-- Data excerpt follows --

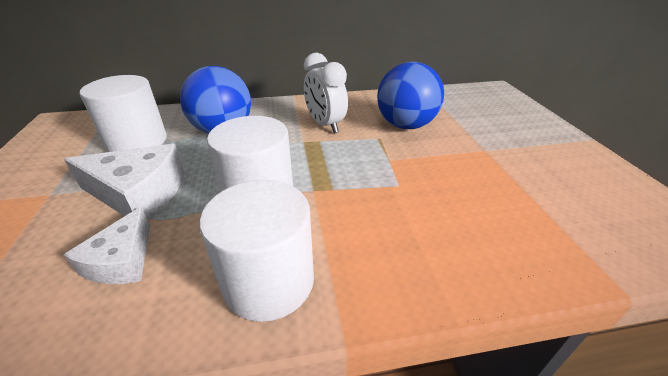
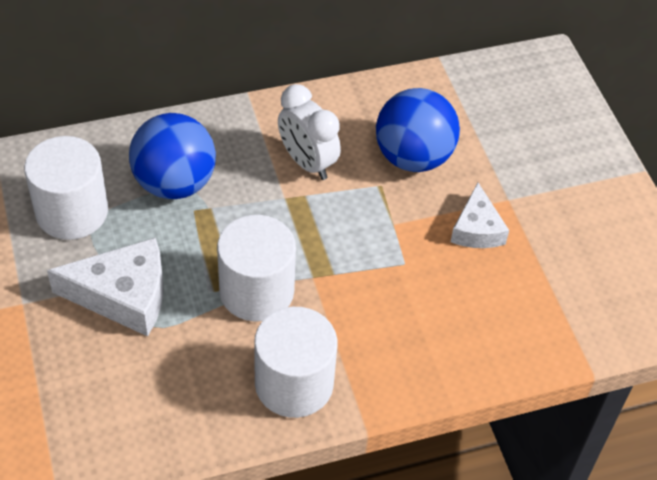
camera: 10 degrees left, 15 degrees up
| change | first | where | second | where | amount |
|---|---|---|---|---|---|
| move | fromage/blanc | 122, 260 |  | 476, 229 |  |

-- Data excerpt concluded --

The result should be a word-for-word restatement of all the data, without images.

camera: 10 degrees left, 15 degrees up
| change | first | where | second | where | amount |
|---|---|---|---|---|---|
| move | fromage/blanc | 122, 260 |  | 476, 229 |  |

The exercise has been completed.